EXERCISE OBJECTIVE
Nothing but the lines from the start of the entries through the line holding "[(11,353),(20,354),(19,362),(29,364),(33,336),(15,333),(11,353)]" is to be repeated, exactly and with pictures excluded.

STORED DATA
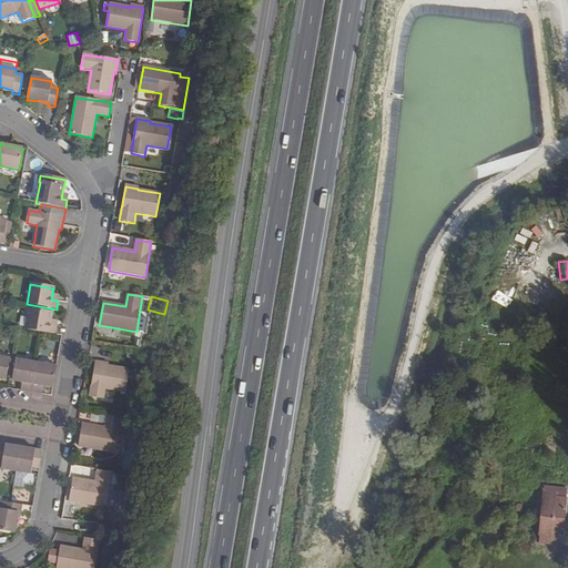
[(52,314),(29,310),(26,330),(41,333),(54,334),(56,335),(57,325),(50,324),(51,320),(52,314)]
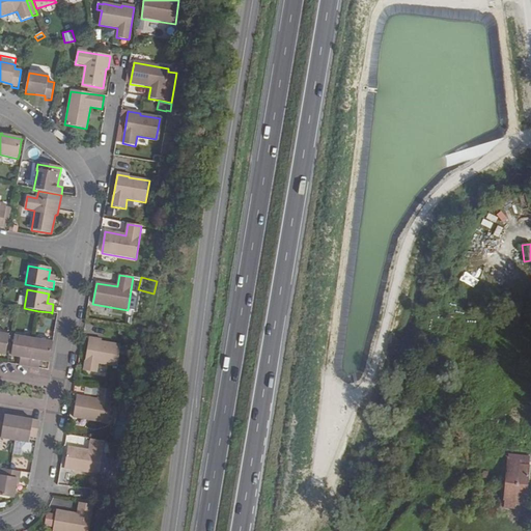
[(9,335),(0,333),(0,354),(5,355),(9,335)]
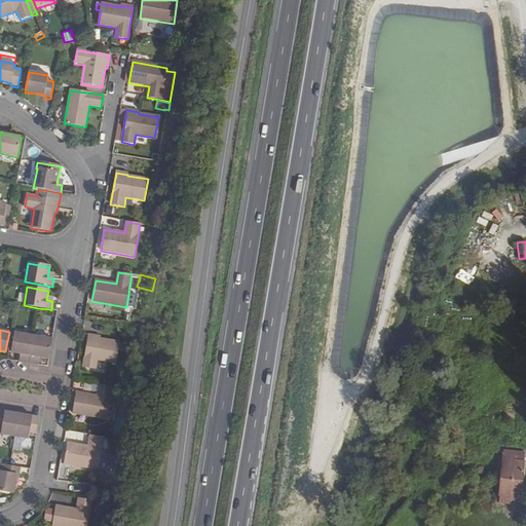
[(11,353),(20,354),(19,362),(29,364),(33,336),(15,333),(11,353)]
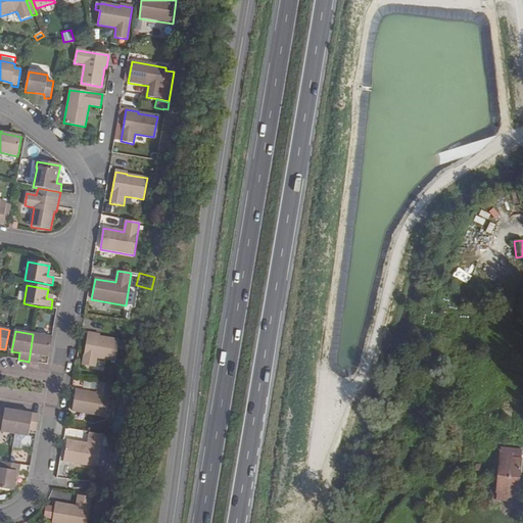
[(99,337),(100,335),(88,333),(83,366),(95,368),(96,359),(115,362),(119,340),(99,337)]
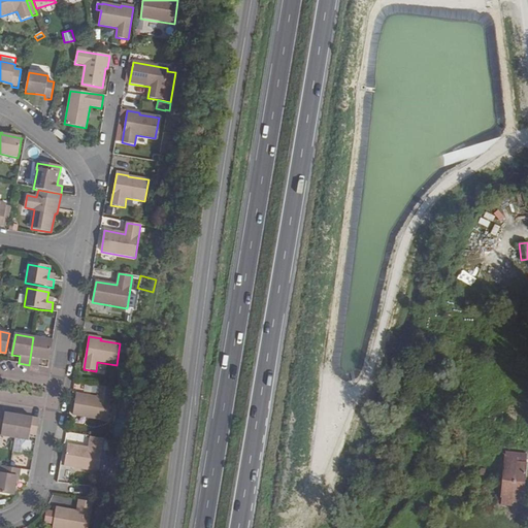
[(53,340),(33,337),(29,365),(38,367),(40,359),(50,361),(53,340)]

SOLUTION
[(52,314),(29,310),(26,330),(41,333),(54,334),(56,335),(57,325),(50,324),(51,320),(52,314)]
[(9,335),(0,333),(0,354),(5,355),(9,335)]
[(11,353),(20,354),(19,362),(29,364),(33,336),(15,333),(11,353)]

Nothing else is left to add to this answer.